Segment Start: Given records
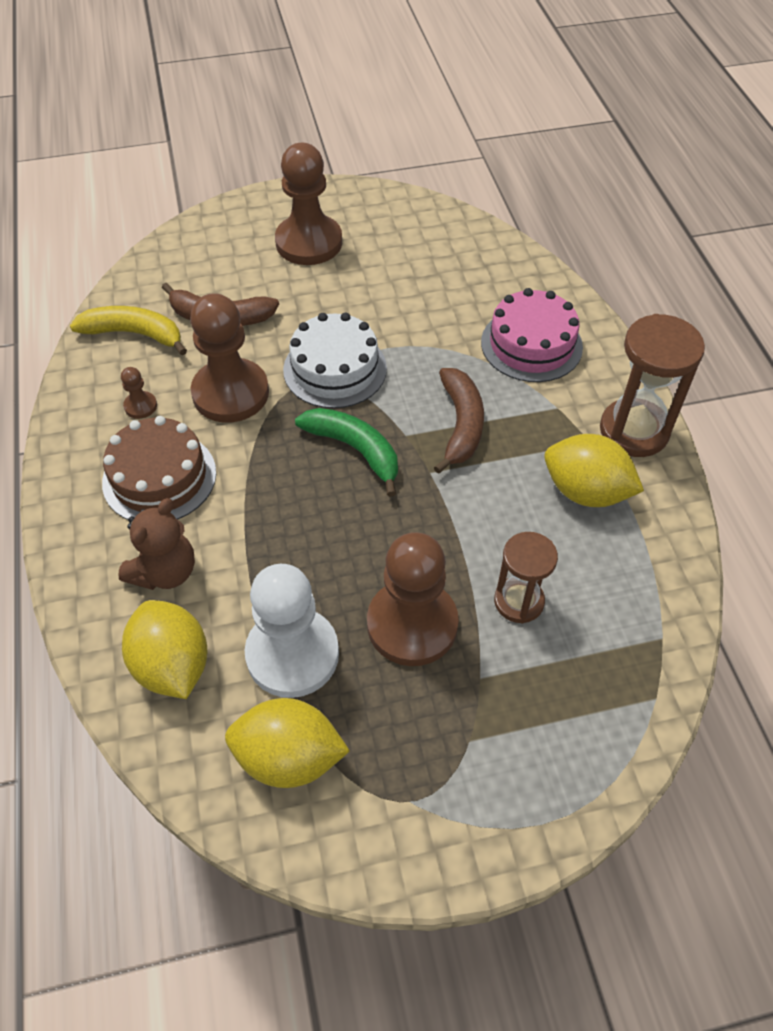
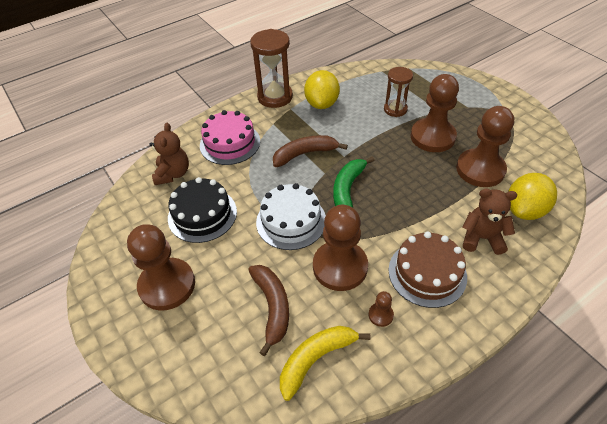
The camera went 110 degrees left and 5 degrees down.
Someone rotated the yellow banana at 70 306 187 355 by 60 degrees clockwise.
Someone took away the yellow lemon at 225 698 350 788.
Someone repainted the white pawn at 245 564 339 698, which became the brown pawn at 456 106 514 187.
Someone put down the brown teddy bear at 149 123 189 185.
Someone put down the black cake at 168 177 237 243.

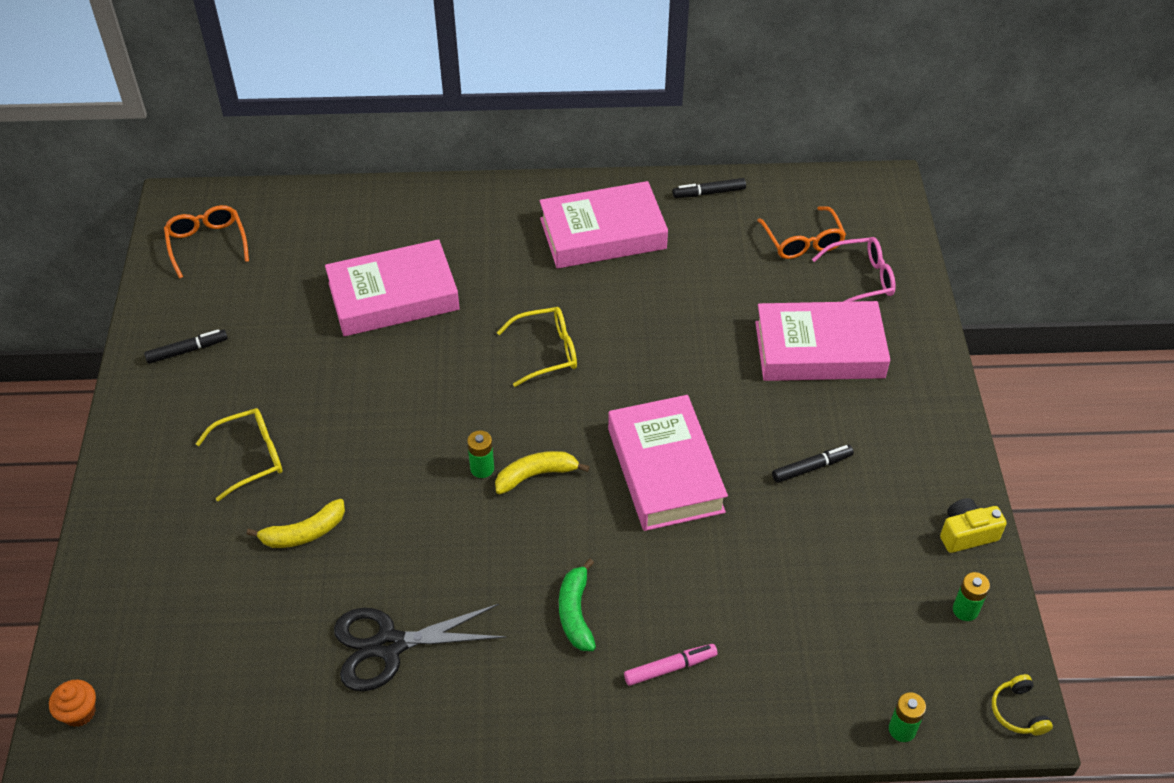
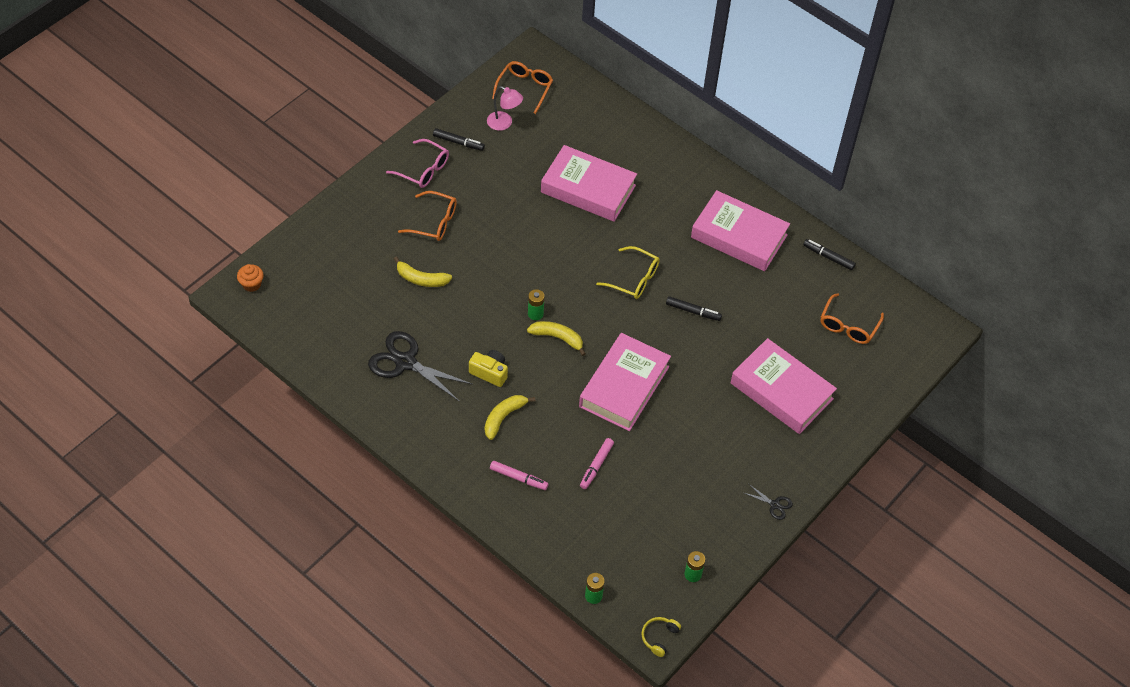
The camera went 40 degrees right and 5 degrees up.
Someone repainted the yellow glasses at 196 408 282 501, which became the orange glasses at 398 191 457 241.
Someone repainted the green banana at 559 559 596 651, which became the yellow banana at 485 395 535 440.
Someone carried the black marker from 772 445 854 483 to 666 296 722 321.
Someone carried the pink glasses from 812 237 896 302 to 386 139 449 188.
Someone carried the yellow camera from 940 498 1007 553 to 469 350 508 387.
Someone put down the pink lamp at 487 86 523 131.
Someone put down the pink marker at 580 438 614 489.
Someone put down the black scissors at 742 484 793 520.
Segment End: Given records
The entries above hold a line with "Someone took away" and a later line with "Someone put down the brown". Write out exactly those lines and all lines between, nothing more.

**Exercise solution:**
Someone took away the yellow lemon at 225 698 350 788.
Someone repainted the white pawn at 245 564 339 698, which became the brown pawn at 456 106 514 187.
Someone put down the brown teddy bear at 149 123 189 185.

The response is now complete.